What is needed:
Each entry should be returned exactly as written, with no pictures carried over.

Dataset content:
= = = = =
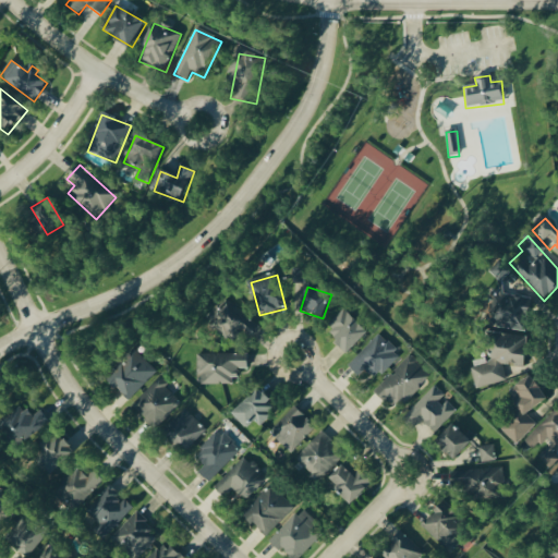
[(529,299),(494,298),(493,331),(528,332),(529,299)]
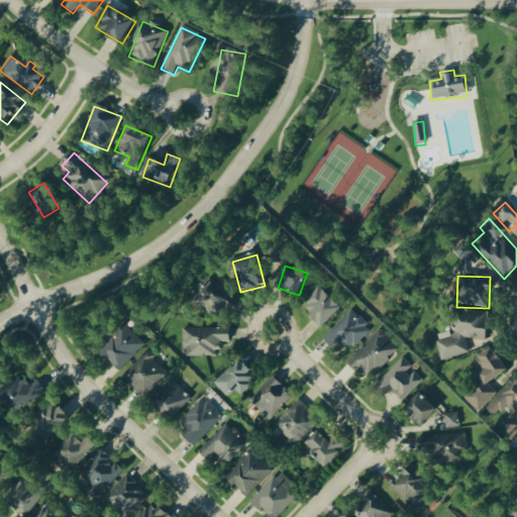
[(234,305),(225,284),(218,287),(215,282),(190,293),(197,309),(207,304),(212,315),(234,305)]
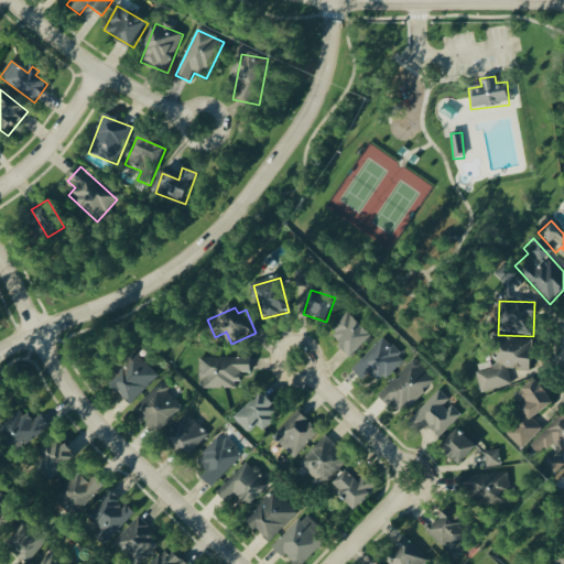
[(372,337),(349,315),(328,336),(353,358),(372,337)]
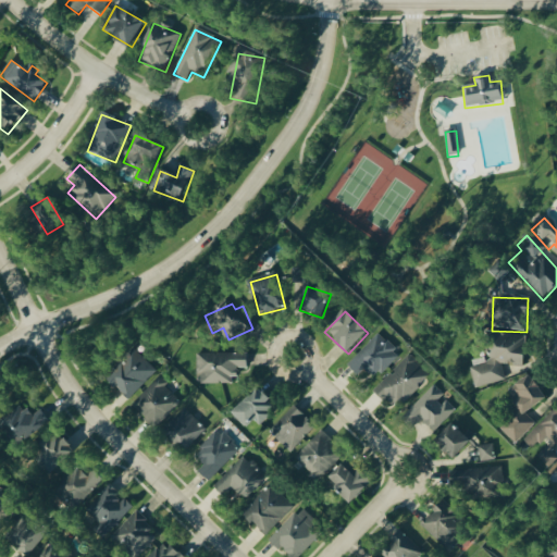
[(528,338),(494,334),(489,370),(474,368),(472,383),(503,387),(505,366),(523,369),(528,338)]
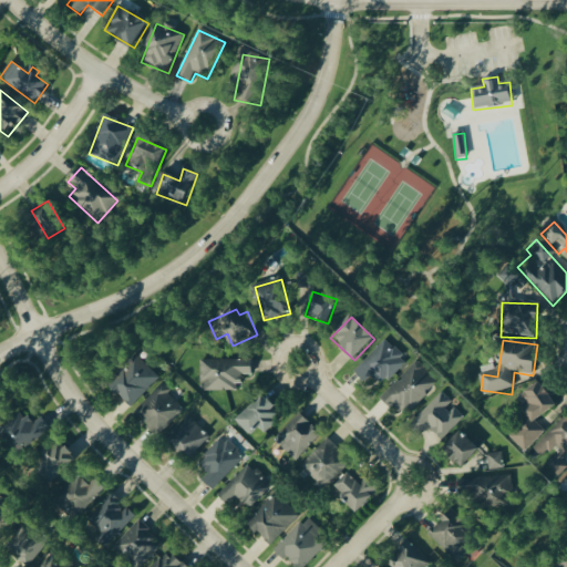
[(370,379),(382,389),(406,362),(383,341),(353,374),(364,384),(370,379)]
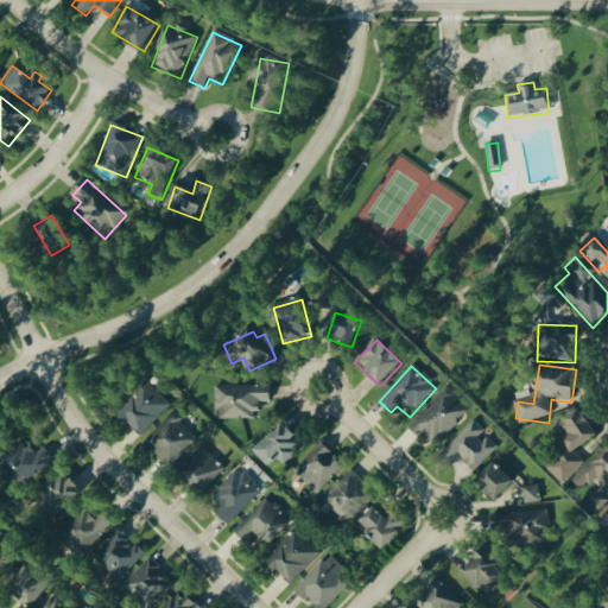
[(141,438),(171,406),(149,386),(119,418),(141,438)]
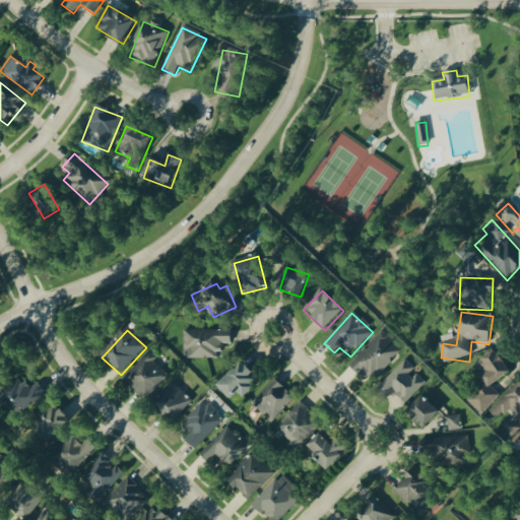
[(231,345),(231,331),(184,331),(184,359),(221,359),(221,345),(231,345)]
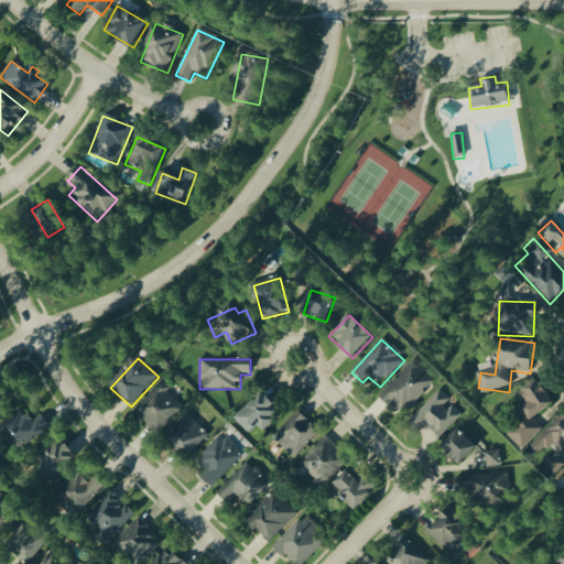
[(379,397),(399,418),(434,383),(414,362),(379,397)]
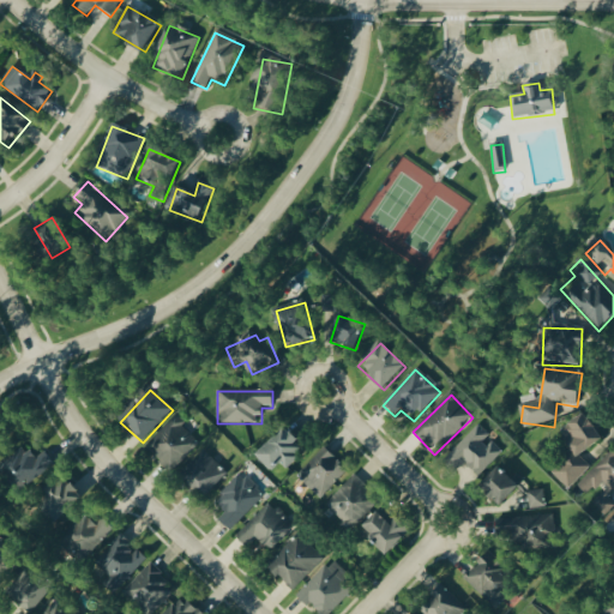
[(603,443),(587,415),(561,431),(567,440),(558,445),(569,462),(553,471),(564,489),(590,474),(581,457),(603,443)]
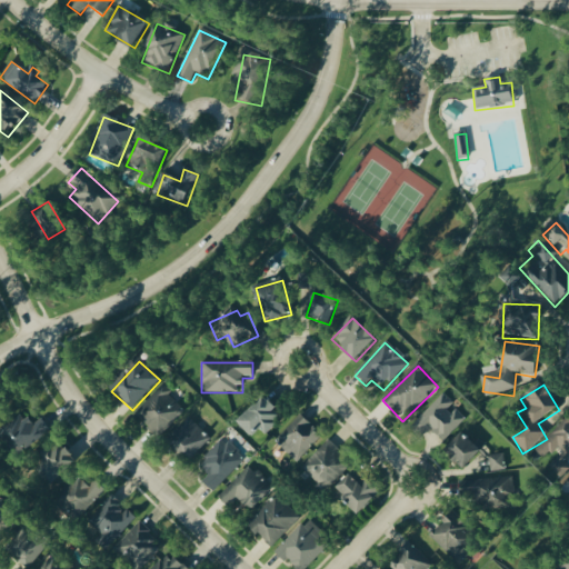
[(187,409),(162,386),(135,416),(160,439),(187,409)]
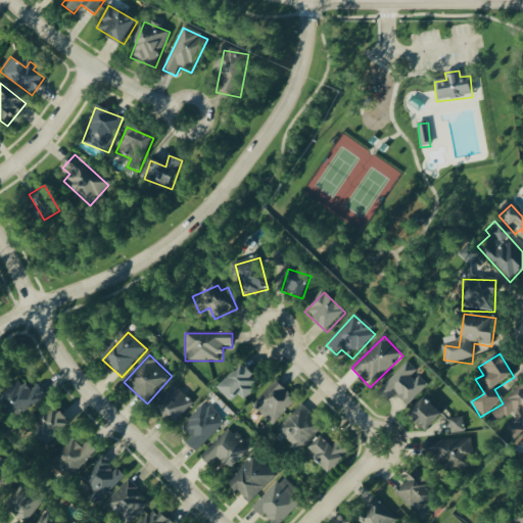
[(418,374),(407,363),(378,393),(388,402),(395,395),(408,408),(428,386),(417,375),(418,374)]
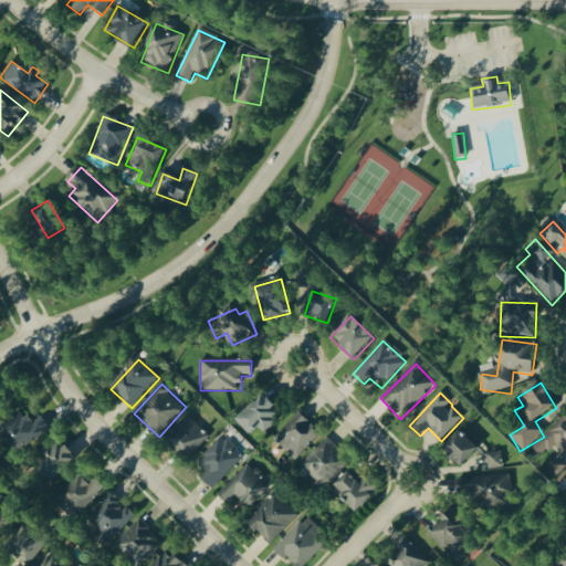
[(263,433),(282,417),(264,396),(236,420),(249,436),(259,428),(263,433)]
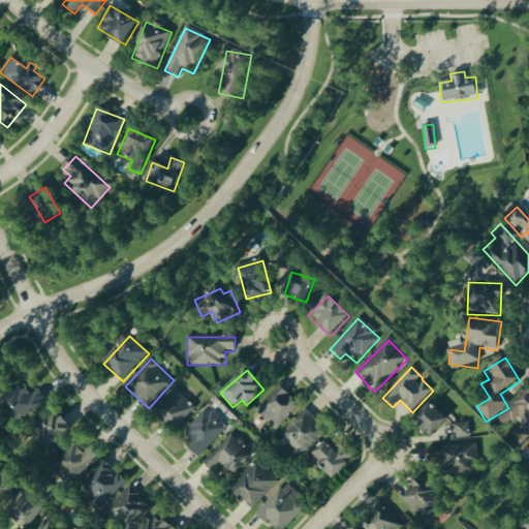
[(300,407),(280,386),(255,410),(275,431),(300,407)]
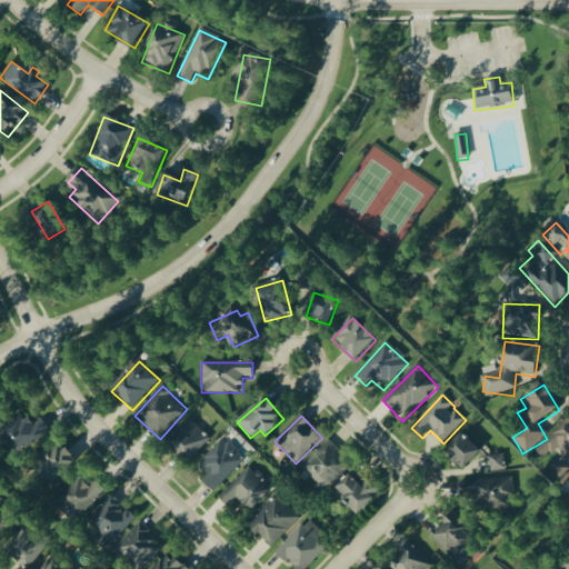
[(565,467),(568,461),(568,417),(535,451),(542,459),(550,452),(565,467)]
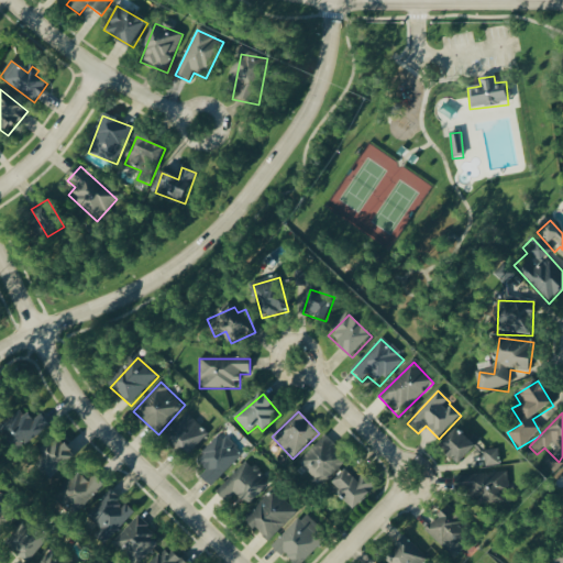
[(44,417),(32,421),(29,414),(0,423),(0,442),(4,453),(51,435),(44,417)]
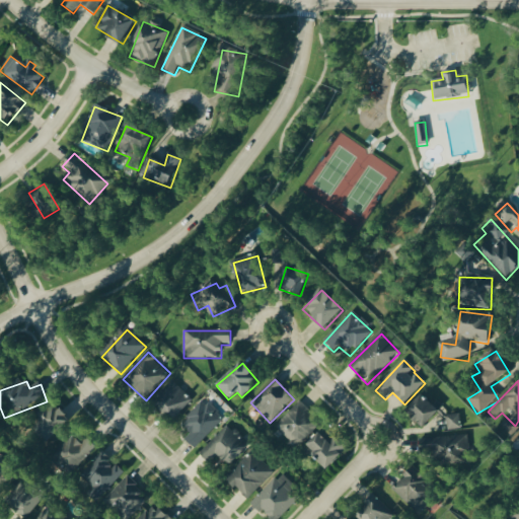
[(192,402),(173,383),(153,402),(171,422),(192,402)]
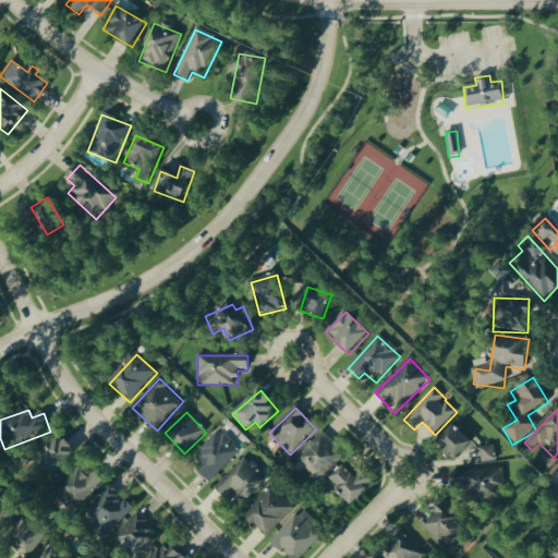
[(209,484),(240,452),(218,431),(194,456),(205,466),(198,473),(209,484)]
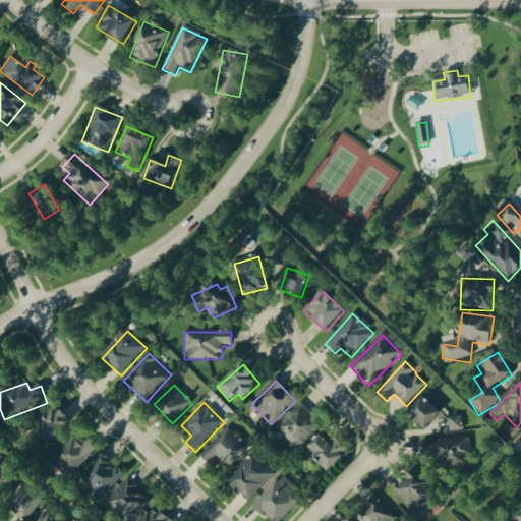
[(463,431),(462,414),(437,417),(435,402),(411,405),(413,426),(447,422),(448,432),(463,431)]
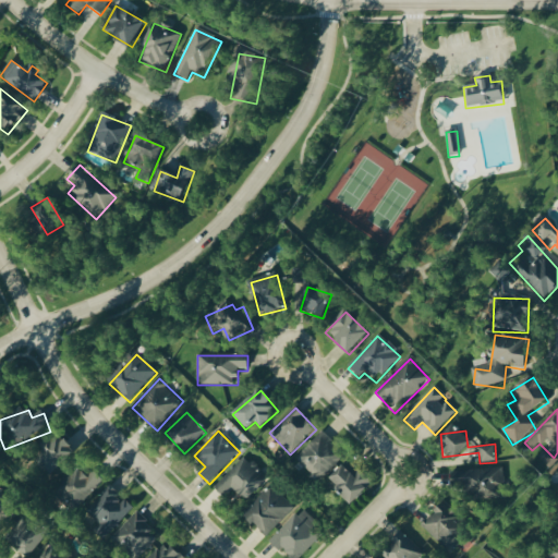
[(294,462),(318,485),(344,457),(319,434),(294,462)]
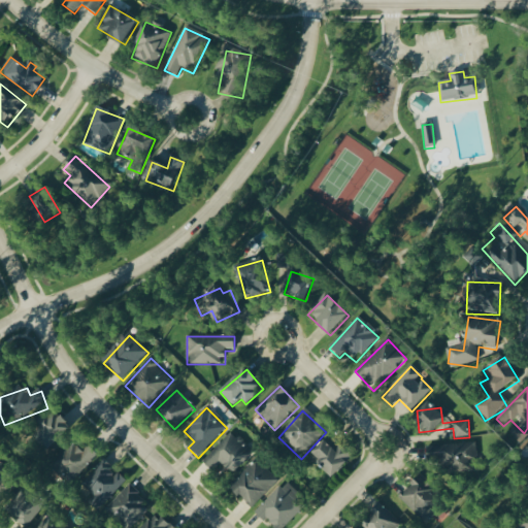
[(32,435),(47,453),(72,430),(57,413),(32,435)]
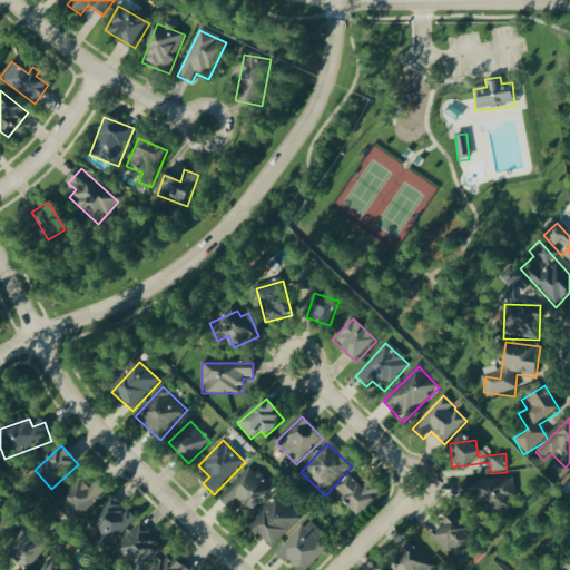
[(273,490),(249,468),(218,499),(229,510),(237,501),(251,513),(273,490)]
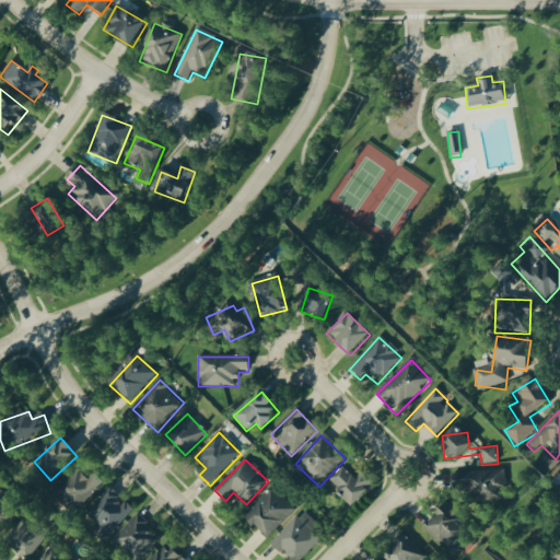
[(330,483),(353,509),(375,488),(351,463),(330,483)]
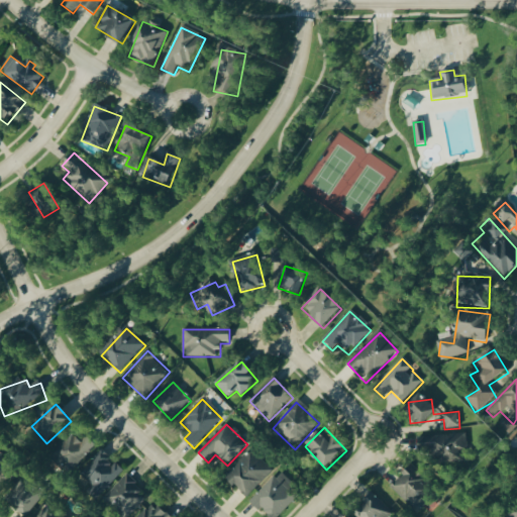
[(96,447),(82,434),(59,460),(72,473),(96,447)]
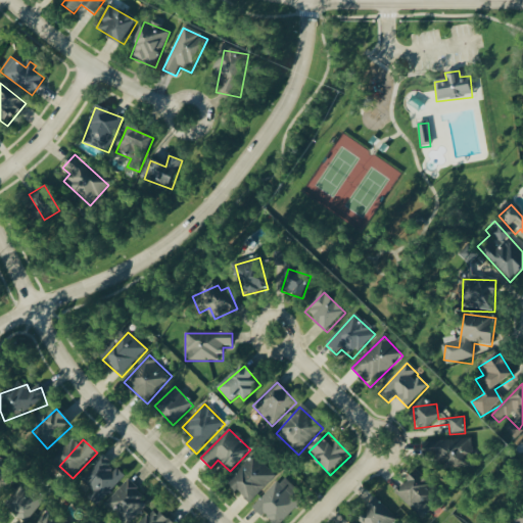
[(422,442),(423,465),(473,463),(472,440),(422,442)]
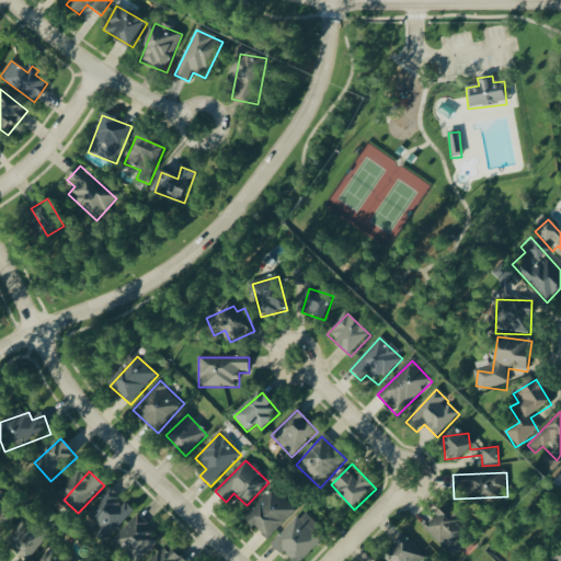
[(244,519),(267,541),(296,512),(272,490),(244,519)]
= = = = =
Output below:
[(529,299),(494,298),(493,331),(528,332),(529,299)]
[(234,305),(225,284),(218,287),(215,282),(190,293),(197,309),(207,304),(212,315),(234,305)]
[(372,337),(349,315),(328,336),(353,358),(372,337)]
[(528,338),(494,334),(489,370),(474,368),(472,383),(503,387),(505,366),(523,369),(528,338)]
[(370,379),(382,389),(406,362),(383,341),(353,374),(364,384),(370,379)]
[(141,438),(171,406),(149,386),(119,418),(141,438)]
[(231,345),(231,331),(184,331),(184,359),(221,359),(221,345),(231,345)]
[(379,397),(399,418),(434,383),(414,362),(379,397)]
[(603,443),(587,415),(561,431),(567,440),(558,445),(569,462),(553,471),(564,489),(590,474),(581,457),(603,443)]
[(187,409),(162,386),(135,416),(160,439),(187,409)]
[(418,374),(407,363),(378,393),(388,402),(395,395),(408,408),(428,386),(417,375),(418,374)]
[(263,433),(282,417),(264,396),(236,420),(249,436),(259,428),(263,433)]
[(300,407),(280,386),(255,410),(275,431),(300,407)]
[(565,467),(568,461),(568,417),(535,451),(542,459),(550,452),(565,467)]
[(44,417),(32,421),(29,414),(0,423),(0,442),(4,453),(51,435),(44,417)]
[(192,402),(173,383),(153,402),(171,422),(192,402)]
[(209,484),(240,452),(218,431),(194,456),(205,466),(198,473),(209,484)]
[(463,431),(462,414),(437,417),(435,402),(411,405),(413,426),(447,422),(448,432),(463,431)]
[(294,462),(318,485),(344,457),(319,434),(294,462)]
[(32,435),(47,453),(72,430),(57,413),(32,435)]
[(273,490),(249,468),(218,499),(229,510),(237,501),(251,513),(273,490)]
[(330,483),(353,509),(375,488),(351,463),(330,483)]
[(96,447),(82,434),(59,460),(72,473),(96,447)]
[(422,442),(423,465),(473,463),(472,440),(422,442)]
[(244,519),(267,541),(296,512),(272,490),(244,519)]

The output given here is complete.